WORK TO BE COMPLETED
Start to finish, return the listing exactly as written.

########

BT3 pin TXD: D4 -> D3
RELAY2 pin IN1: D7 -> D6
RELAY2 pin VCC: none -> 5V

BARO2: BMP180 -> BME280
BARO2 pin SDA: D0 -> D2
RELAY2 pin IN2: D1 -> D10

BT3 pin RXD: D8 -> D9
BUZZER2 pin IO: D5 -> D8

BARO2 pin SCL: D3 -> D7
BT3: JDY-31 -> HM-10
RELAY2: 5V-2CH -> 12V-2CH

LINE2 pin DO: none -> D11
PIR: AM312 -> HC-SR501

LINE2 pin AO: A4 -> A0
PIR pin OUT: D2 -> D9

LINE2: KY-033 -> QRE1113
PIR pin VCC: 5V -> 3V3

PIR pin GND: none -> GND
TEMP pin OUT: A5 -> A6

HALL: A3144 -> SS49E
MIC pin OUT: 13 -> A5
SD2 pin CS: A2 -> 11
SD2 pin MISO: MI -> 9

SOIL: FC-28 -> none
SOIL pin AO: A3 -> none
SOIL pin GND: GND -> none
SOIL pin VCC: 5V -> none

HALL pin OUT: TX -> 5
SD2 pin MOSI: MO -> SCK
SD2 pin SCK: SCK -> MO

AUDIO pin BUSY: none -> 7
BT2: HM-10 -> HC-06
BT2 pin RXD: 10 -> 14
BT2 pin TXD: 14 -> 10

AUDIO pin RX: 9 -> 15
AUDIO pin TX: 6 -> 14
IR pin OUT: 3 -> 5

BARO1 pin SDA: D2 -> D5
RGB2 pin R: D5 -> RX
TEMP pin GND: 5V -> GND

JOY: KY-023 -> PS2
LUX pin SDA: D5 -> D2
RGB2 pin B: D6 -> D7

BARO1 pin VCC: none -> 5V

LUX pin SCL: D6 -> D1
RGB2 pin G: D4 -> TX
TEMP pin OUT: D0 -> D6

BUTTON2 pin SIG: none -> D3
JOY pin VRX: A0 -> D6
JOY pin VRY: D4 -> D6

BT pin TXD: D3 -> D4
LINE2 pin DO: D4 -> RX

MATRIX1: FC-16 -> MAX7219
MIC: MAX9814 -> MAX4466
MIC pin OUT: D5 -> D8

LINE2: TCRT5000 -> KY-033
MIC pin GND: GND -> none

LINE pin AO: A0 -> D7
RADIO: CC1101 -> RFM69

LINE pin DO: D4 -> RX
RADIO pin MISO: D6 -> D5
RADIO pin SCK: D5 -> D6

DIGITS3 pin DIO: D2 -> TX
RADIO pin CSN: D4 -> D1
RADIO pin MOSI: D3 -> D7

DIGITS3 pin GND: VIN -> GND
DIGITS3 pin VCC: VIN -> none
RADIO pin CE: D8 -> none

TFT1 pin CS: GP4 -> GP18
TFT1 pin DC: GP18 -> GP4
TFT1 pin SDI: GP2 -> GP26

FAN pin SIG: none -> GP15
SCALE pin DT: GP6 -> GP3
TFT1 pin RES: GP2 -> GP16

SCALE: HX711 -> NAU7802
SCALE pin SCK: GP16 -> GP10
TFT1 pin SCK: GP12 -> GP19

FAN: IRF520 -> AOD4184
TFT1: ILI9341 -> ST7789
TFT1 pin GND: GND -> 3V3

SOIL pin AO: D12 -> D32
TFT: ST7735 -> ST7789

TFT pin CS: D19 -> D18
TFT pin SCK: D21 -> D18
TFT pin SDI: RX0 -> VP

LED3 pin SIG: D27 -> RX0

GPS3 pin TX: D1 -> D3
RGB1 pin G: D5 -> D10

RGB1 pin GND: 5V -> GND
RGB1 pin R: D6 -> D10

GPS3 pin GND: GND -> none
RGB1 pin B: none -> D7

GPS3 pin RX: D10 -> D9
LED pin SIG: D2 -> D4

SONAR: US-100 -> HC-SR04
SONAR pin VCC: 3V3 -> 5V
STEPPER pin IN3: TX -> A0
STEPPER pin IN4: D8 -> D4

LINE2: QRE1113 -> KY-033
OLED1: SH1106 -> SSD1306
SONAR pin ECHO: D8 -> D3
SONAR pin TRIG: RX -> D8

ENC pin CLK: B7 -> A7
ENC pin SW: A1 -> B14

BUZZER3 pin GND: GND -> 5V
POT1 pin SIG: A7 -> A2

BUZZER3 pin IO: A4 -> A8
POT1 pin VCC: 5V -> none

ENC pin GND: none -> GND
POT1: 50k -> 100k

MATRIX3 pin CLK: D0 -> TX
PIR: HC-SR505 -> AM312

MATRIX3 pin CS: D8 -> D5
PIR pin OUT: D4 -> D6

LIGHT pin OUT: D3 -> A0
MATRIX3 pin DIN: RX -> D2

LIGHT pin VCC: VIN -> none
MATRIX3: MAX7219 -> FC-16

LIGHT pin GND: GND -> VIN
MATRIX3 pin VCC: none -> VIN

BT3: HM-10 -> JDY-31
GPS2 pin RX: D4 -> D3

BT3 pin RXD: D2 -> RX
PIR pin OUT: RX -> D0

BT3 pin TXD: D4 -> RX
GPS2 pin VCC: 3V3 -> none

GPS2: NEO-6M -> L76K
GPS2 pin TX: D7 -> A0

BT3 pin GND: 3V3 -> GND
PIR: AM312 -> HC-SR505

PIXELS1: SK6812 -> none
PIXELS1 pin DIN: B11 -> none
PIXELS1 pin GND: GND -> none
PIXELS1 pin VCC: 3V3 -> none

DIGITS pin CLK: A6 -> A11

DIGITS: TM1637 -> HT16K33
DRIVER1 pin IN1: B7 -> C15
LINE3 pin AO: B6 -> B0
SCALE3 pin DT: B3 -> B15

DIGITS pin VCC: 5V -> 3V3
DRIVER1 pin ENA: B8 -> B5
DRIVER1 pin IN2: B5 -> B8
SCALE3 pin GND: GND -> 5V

########

OUTPUT OF THE TASK
BT3 pin TXD: D4 -> D3
RELAY2 pin IN1: D7 -> D6
RELAY2 pin VCC: none -> 5V

BARO2: BMP180 -> BME280
BARO2 pin SDA: D0 -> D2
RELAY2 pin IN2: D1 -> D10

BT3 pin RXD: D8 -> D9
BUZZER2 pin IO: D5 -> D8

BARO2 pin SCL: D3 -> D7
BT3: JDY-31 -> HM-10
RELAY2: 5V-2CH -> 12V-2CH

LINE2 pin DO: none -> D11
PIR: AM312 -> HC-SR501

LINE2 pin AO: A4 -> A0
PIR pin OUT: D2 -> D9

LINE2: KY-033 -> QRE1113
PIR pin VCC: 5V -> 3V3

PIR pin GND: none -> GND
TEMP pin OUT: A5 -> A6

HALL: A3144 -> SS49E
MIC pin OUT: 13 -> A5
SD2 pin CS: A2 -> 11
SD2 pin MISO: MI -> 9

SOIL: FC-28 -> none
SOIL pin AO: A3 -> none
SOIL pin GND: GND -> none
SOIL pin VCC: 5V -> none

HALL pin OUT: TX -> 5
SD2 pin MOSI: MO -> SCK
SD2 pin SCK: SCK -> MO

AUDIO pin BUSY: none -> 7
BT2: HM-10 -> HC-06
BT2 pin RXD: 10 -> 14
BT2 pin TXD: 14 -> 10

AUDIO pin RX: 9 -> 15
AUDIO pin TX: 6 -> 14
IR pin OUT: 3 -> 5

BARO1 pin SDA: D2 -> D5
RGB2 pin R: D5 -> RX
TEMP pin GND: 5V -> GND

JOY: KY-023 -> PS2
LUX pin SDA: D5 -> D2
RGB2 pin B: D6 -> D7

BARO1 pin VCC: none -> 5V

LUX pin SCL: D6 -> D1
RGB2 pin G: D4 -> TX
TEMP pin OUT: D0 -> D6

BUTTON2 pin SIG: none -> D3
JOY pin VRX: A0 -> D6
JOY pin VRY: D4 -> D6

BT pin TXD: D3 -> D4
LINE2 pin DO: D4 -> RX

MATRIX1: FC-16 -> MAX7219
MIC: MAX9814 -> MAX4466
MIC pin OUT: D5 -> D8

LINE2: TCRT5000 -> KY-033
MIC pin GND: GND -> none

LINE pin AO: A0 -> D7
RADIO: CC1101 -> RFM69

LINE pin DO: D4 -> RX
RADIO pin MISO: D6 -> D5
RADIO pin SCK: D5 -> D6

DIGITS3 pin DIO: D2 -> TX
RADIO pin CSN: D4 -> D1
RADIO pin MOSI: D3 -> D7

DIGITS3 pin GND: VIN -> GND
DIGITS3 pin VCC: VIN -> none
RADIO pin CE: D8 -> none

TFT1 pin CS: GP4 -> GP18
TFT1 pin DC: GP18 -> GP4
TFT1 pin SDI: GP2 -> GP26

FAN pin SIG: none -> GP15
SCALE pin DT: GP6 -> GP3
TFT1 pin RES: GP2 -> GP16

SCALE: HX711 -> NAU7802
SCALE pin SCK: GP16 -> GP10
TFT1 pin SCK: GP12 -> GP19

FAN: IRF520 -> AOD4184
TFT1: ILI9341 -> ST7789
TFT1 pin GND: GND -> 3V3

SOIL pin AO: D12 -> D32
TFT: ST7735 -> ST7789

TFT pin CS: D19 -> D18
TFT pin SCK: D21 -> D18
TFT pin SDI: RX0 -> VP

LED3 pin SIG: D27 -> RX0

GPS3 pin TX: D1 -> D3
RGB1 pin G: D5 -> D10

RGB1 pin GND: 5V -> GND
RGB1 pin R: D6 -> D10

GPS3 pin GND: GND -> none
RGB1 pin B: none -> D7

GPS3 pin RX: D10 -> D9
LED pin SIG: D2 -> D4

SONAR: US-100 -> HC-SR04
SONAR pin VCC: 3V3 -> 5V
STEPPER pin IN3: TX -> A0
STEPPER pin IN4: D8 -> D4

LINE2: QRE1113 -> KY-033
OLED1: SH1106 -> SSD1306
SONAR pin ECHO: D8 -> D3
SONAR pin TRIG: RX -> D8

ENC pin CLK: B7 -> A7
ENC pin SW: A1 -> B14

BUZZER3 pin GND: GND -> 5V
POT1 pin SIG: A7 -> A2

BUZZER3 pin IO: A4 -> A8
POT1 pin VCC: 5V -> none

ENC pin GND: none -> GND
POT1: 50k -> 100k

MATRIX3 pin CLK: D0 -> TX
PIR: HC-SR505 -> AM312

MATRIX3 pin CS: D8 -> D5
PIR pin OUT: D4 -> D6

LIGHT pin OUT: D3 -> A0
MATRIX3 pin DIN: RX -> D2

LIGHT pin VCC: VIN -> none
MATRIX3: MAX7219 -> FC-16

LIGHT pin GND: GND -> VIN
MATRIX3 pin VCC: none -> VIN

BT3: HM-10 -> JDY-31
GPS2 pin RX: D4 -> D3

BT3 pin RXD: D2 -> RX
PIR pin OUT: RX -> D0

BT3 pin TXD: D4 -> RX
GPS2 pin VCC: 3V3 -> none

GPS2: NEO-6M -> L76K
GPS2 pin TX: D7 -> A0

BT3 pin GND: 3V3 -> GND
PIR: AM312 -> HC-SR505

PIXELS1: SK6812 -> none
PIXELS1 pin DIN: B11 -> none
PIXELS1 pin GND: GND -> none
PIXELS1 pin VCC: 3V3 -> none

DIGITS pin CLK: A6 -> A11

DIGITS: TM1637 -> HT16K33
DRIVER1 pin IN1: B7 -> C15
LINE3 pin AO: B6 -> B0
SCALE3 pin DT: B3 -> B15

DIGITS pin VCC: 5V -> 3V3
DRIVER1 pin ENA: B8 -> B5
DRIVER1 pin IN2: B5 -> B8
SCALE3 pin GND: GND -> 5V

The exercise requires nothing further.